→ Supplied data:
╔══

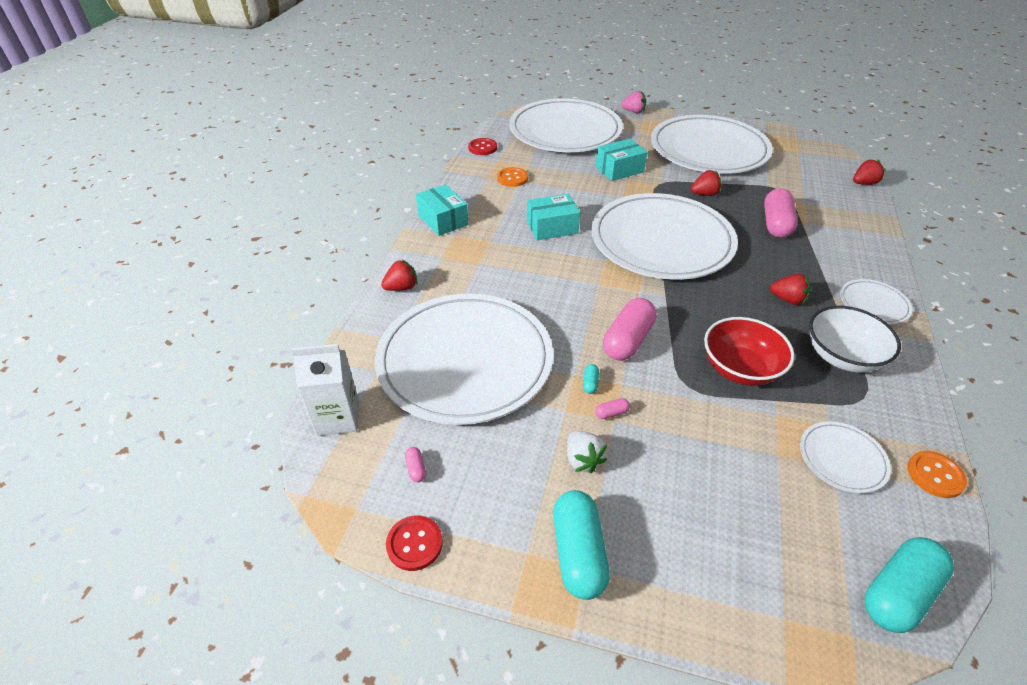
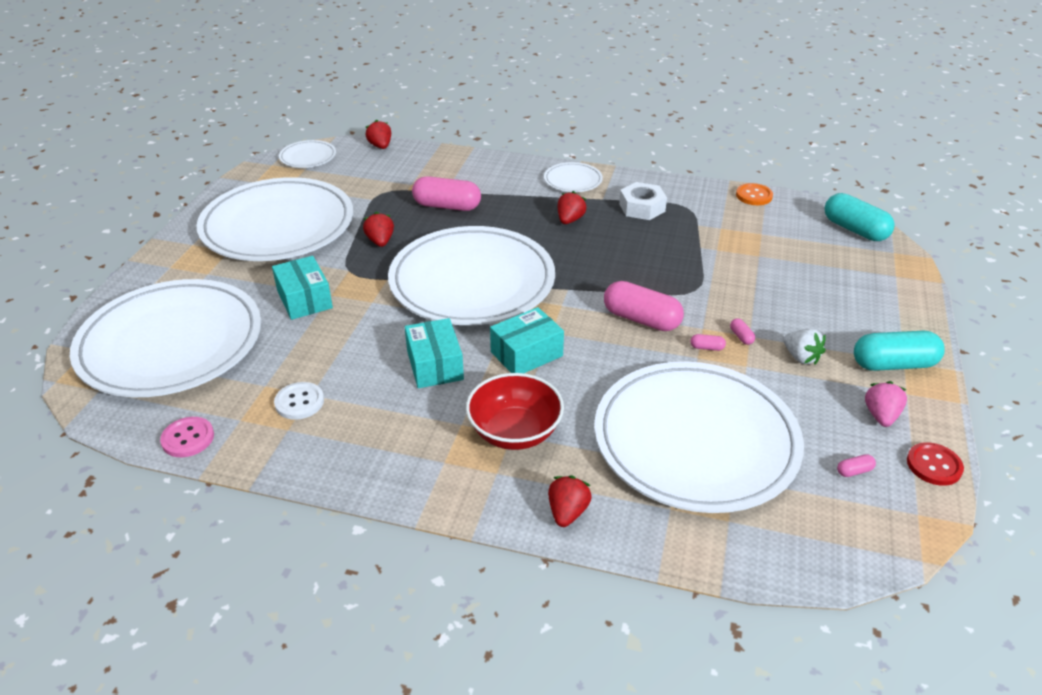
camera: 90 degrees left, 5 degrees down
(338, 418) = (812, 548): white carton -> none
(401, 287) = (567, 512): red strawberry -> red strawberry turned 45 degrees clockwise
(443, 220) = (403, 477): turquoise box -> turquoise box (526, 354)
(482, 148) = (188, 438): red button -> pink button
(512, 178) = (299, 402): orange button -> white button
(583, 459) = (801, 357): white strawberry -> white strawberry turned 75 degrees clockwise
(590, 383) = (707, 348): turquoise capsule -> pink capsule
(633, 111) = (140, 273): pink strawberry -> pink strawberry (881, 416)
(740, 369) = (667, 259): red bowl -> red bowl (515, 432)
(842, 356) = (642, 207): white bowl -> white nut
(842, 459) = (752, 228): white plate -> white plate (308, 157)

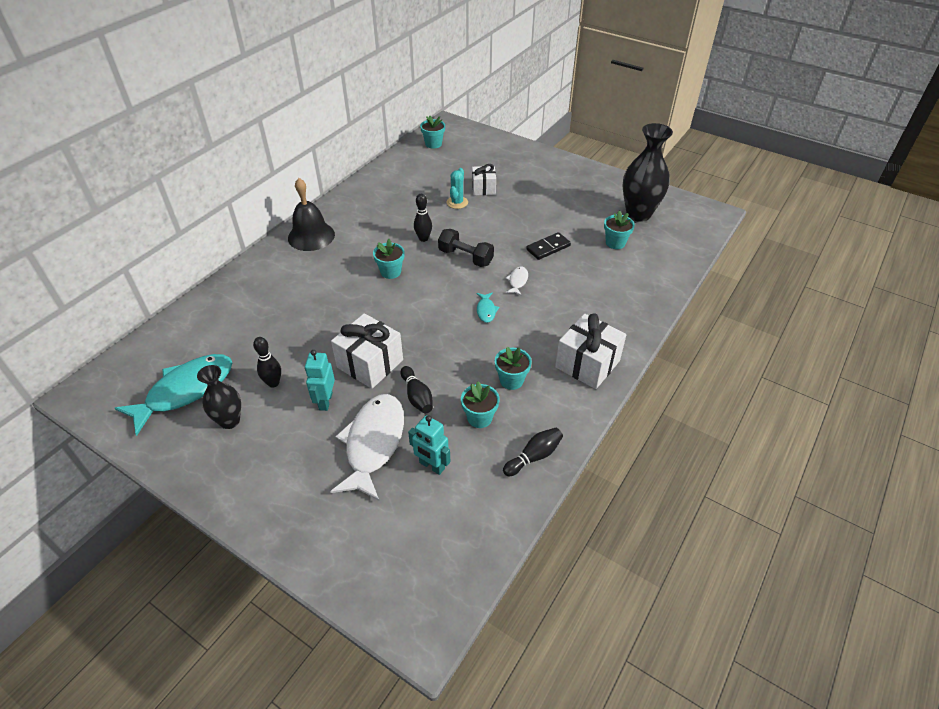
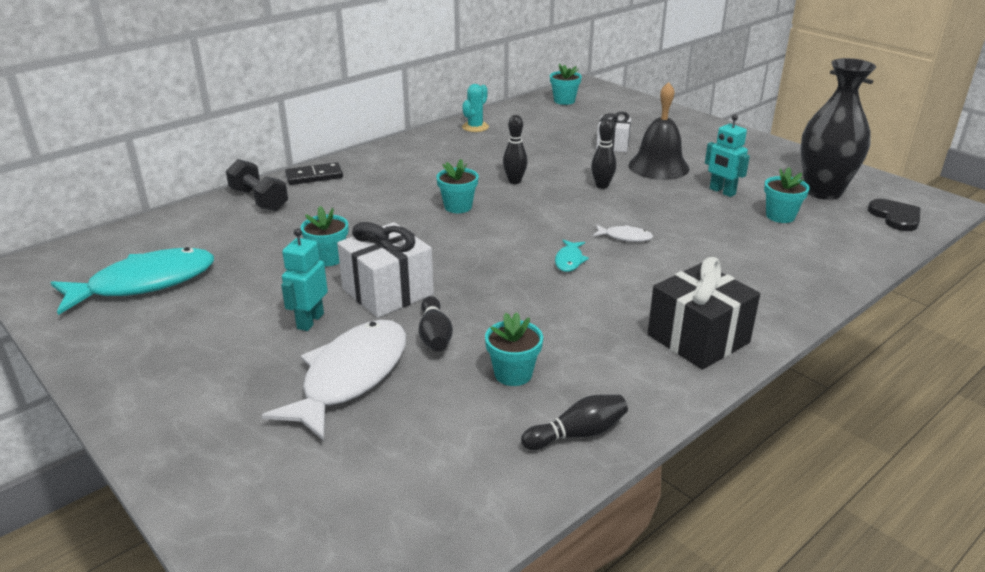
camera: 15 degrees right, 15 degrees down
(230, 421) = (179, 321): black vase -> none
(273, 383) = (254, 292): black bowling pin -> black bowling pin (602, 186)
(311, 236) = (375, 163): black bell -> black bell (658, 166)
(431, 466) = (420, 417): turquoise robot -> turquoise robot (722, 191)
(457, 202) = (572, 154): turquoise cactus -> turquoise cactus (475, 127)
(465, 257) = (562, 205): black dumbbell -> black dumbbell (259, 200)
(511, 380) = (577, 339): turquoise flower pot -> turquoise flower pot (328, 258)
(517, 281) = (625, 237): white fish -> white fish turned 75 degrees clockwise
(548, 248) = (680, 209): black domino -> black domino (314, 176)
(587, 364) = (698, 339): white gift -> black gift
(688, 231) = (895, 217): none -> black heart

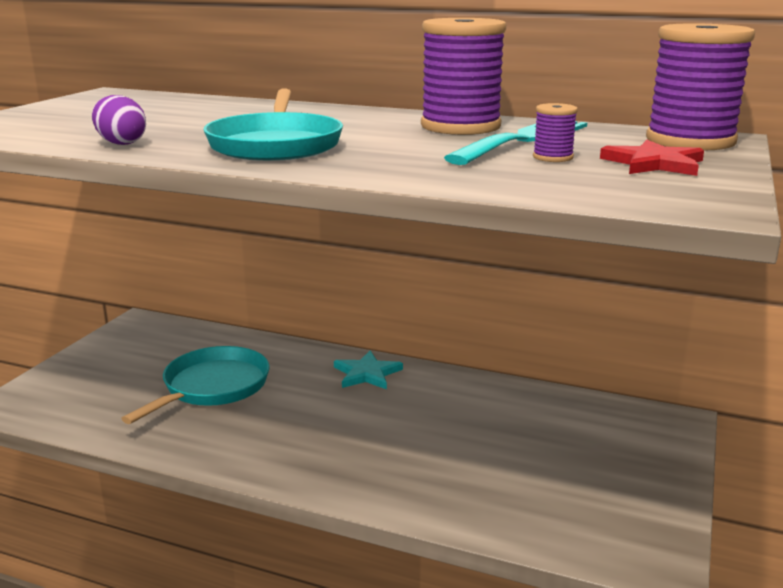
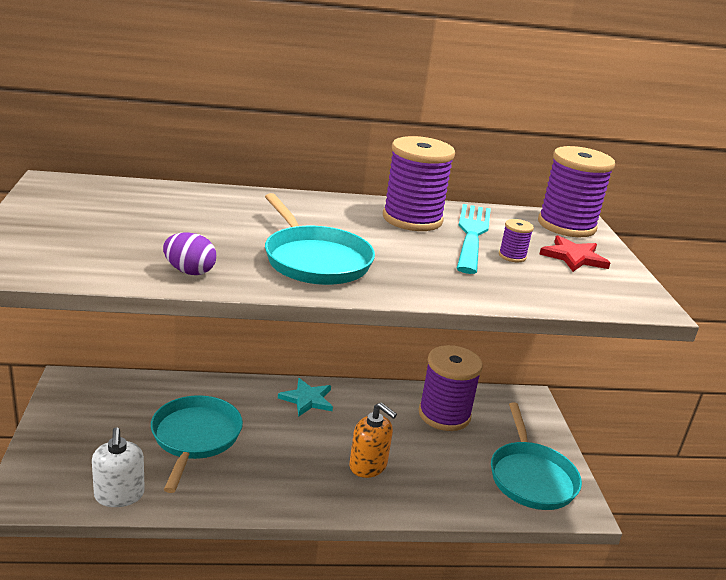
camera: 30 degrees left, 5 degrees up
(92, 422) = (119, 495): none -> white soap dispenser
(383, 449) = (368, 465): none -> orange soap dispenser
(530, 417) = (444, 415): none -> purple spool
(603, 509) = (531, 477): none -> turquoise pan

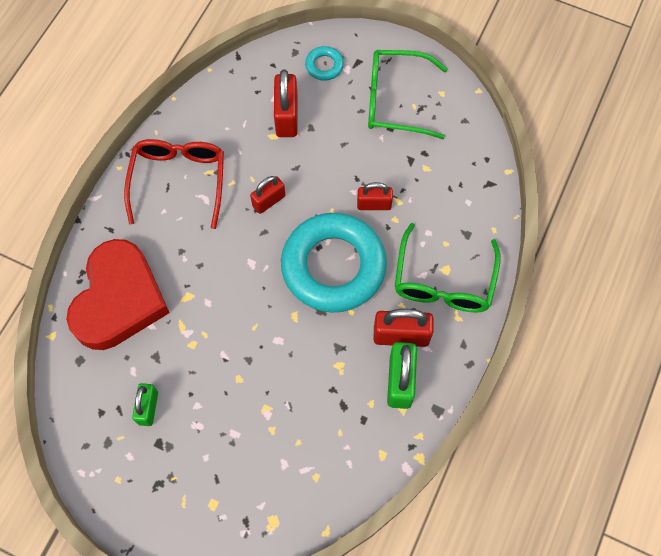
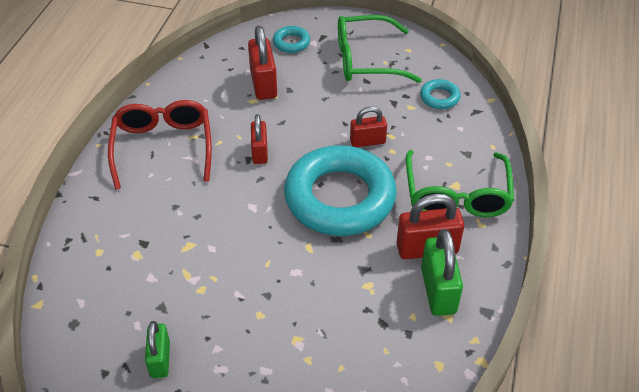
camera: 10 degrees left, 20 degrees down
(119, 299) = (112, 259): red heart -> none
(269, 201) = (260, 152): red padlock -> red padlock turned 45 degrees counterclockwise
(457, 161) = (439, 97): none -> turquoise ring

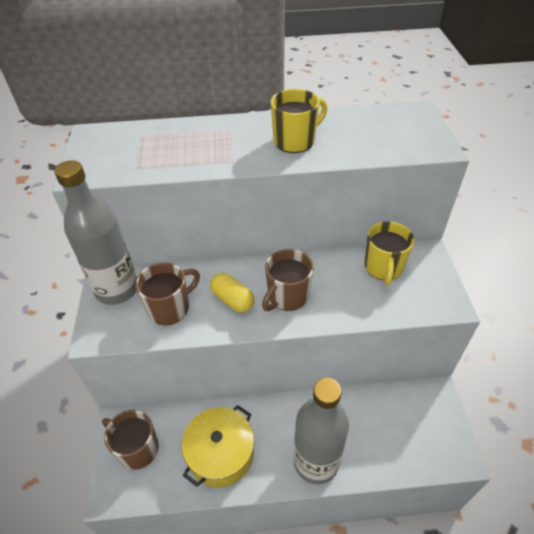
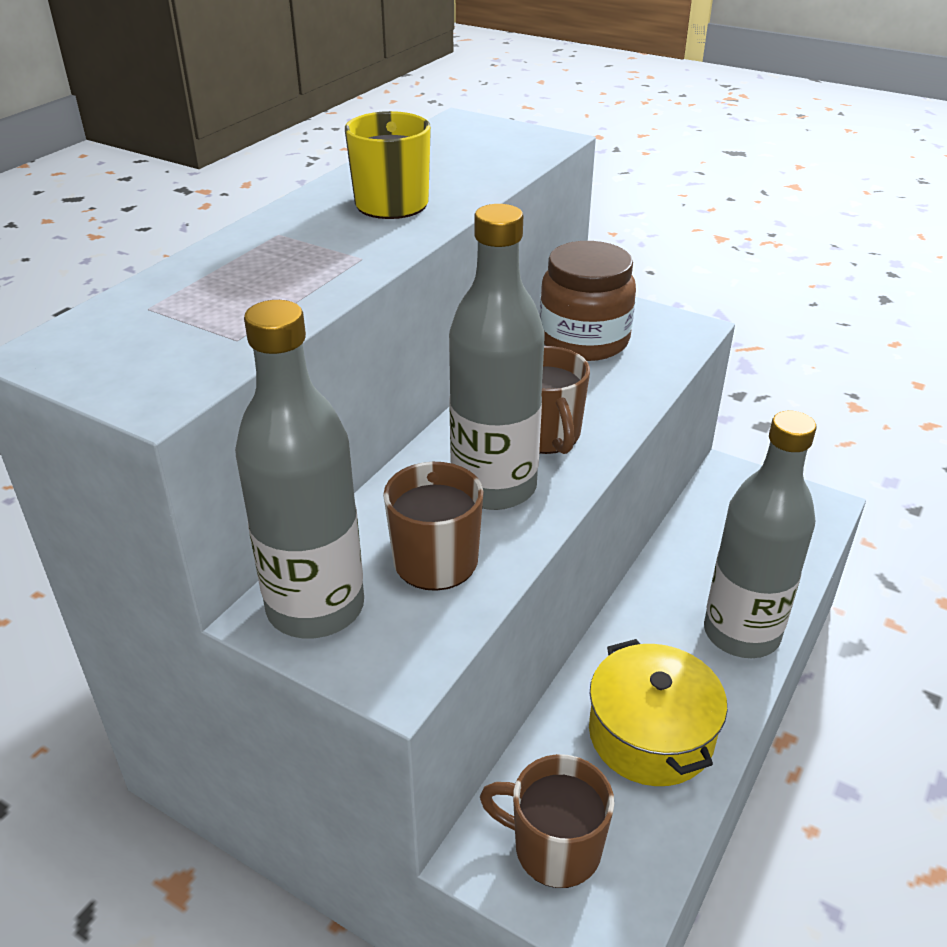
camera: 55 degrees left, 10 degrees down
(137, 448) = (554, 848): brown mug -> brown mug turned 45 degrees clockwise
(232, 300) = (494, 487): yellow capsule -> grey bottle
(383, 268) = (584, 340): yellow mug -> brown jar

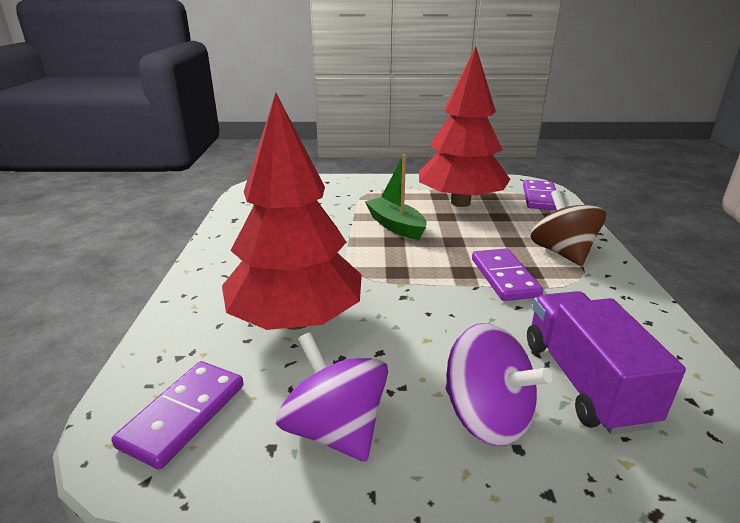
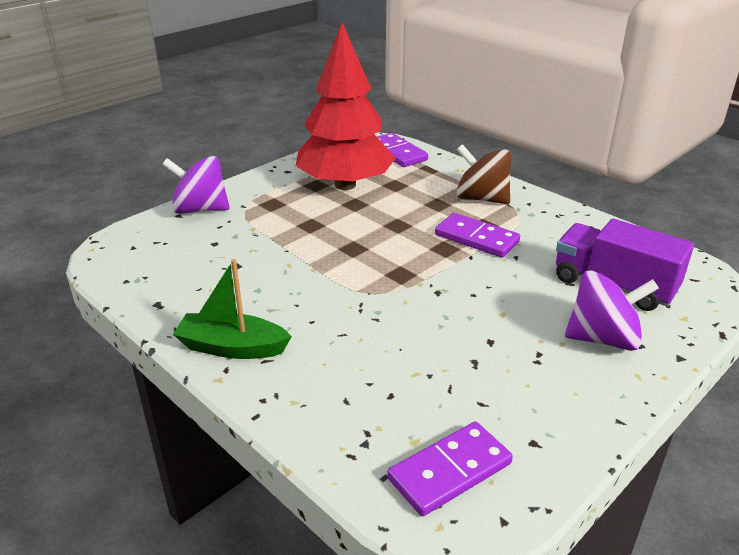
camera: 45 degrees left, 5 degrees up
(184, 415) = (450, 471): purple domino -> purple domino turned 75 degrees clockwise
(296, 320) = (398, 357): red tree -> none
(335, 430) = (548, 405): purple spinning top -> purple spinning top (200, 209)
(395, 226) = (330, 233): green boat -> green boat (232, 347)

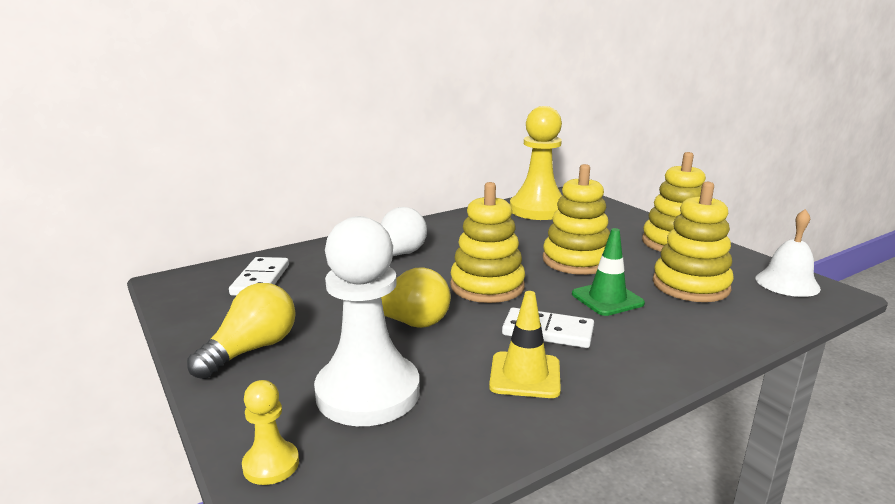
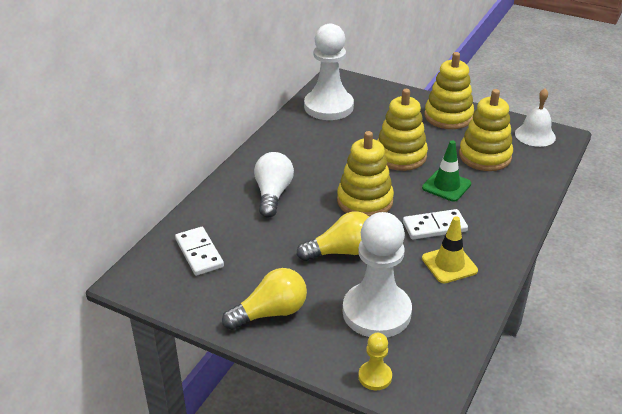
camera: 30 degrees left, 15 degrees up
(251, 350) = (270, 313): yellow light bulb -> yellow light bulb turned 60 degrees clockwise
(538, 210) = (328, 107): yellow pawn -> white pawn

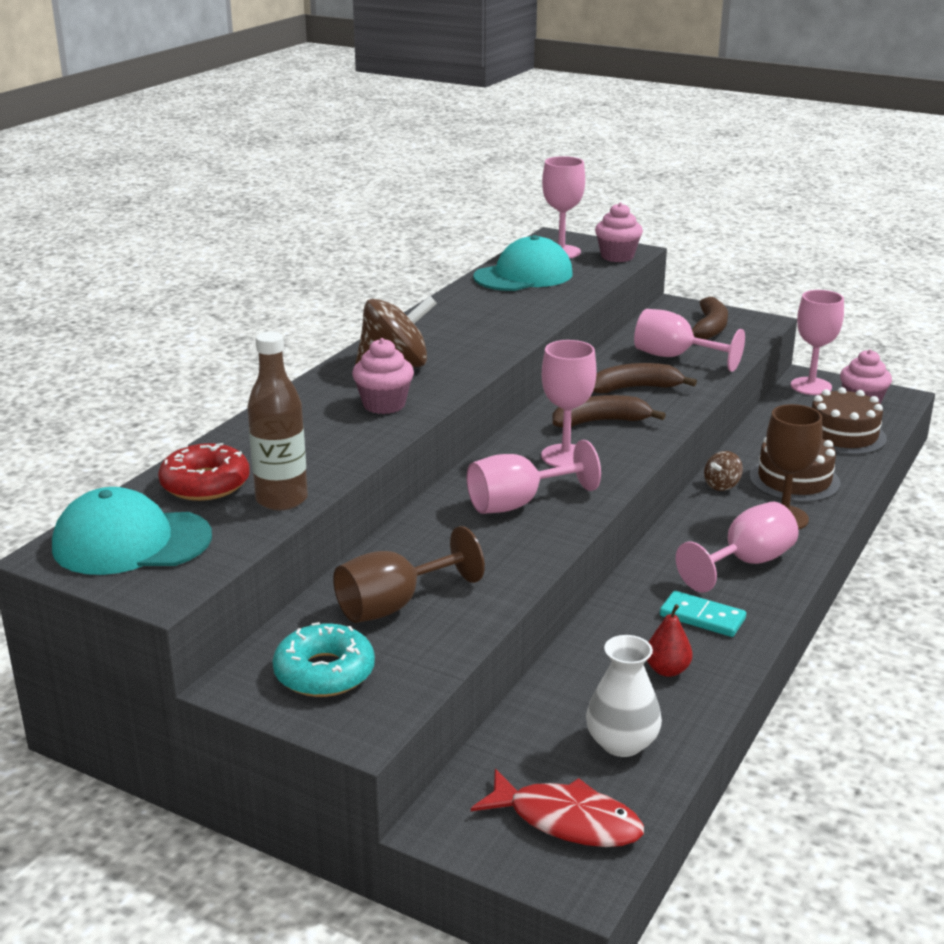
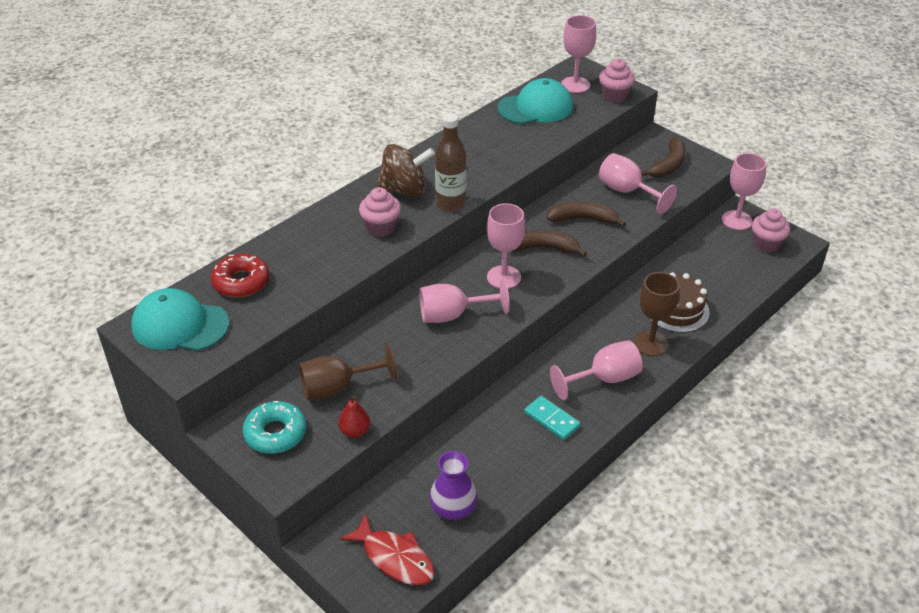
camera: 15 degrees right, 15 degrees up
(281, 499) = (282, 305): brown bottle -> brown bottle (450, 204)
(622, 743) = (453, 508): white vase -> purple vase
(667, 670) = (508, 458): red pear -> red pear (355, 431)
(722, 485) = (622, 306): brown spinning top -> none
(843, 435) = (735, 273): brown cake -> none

╚══

→ Work instruction:
Go through the listing above and write out exactly the lines starting with the one holding "camera: 15 degrees right, 15 degrees down" and running through the one holding "(457, 202) = (572, 154): turquoise", ends included, and no others.

→ Answer for the task:
camera: 15 degrees right, 15 degrees down
(230, 421) = (179, 321): black vase -> none
(273, 383) = (254, 292): black bowling pin -> black bowling pin (602, 186)
(311, 236) = (375, 163): black bell -> black bell (658, 166)
(431, 466) = (420, 417): turquoise robot -> turquoise robot (722, 191)
(457, 202) = (572, 154): turquoise cactus -> turquoise cactus (475, 127)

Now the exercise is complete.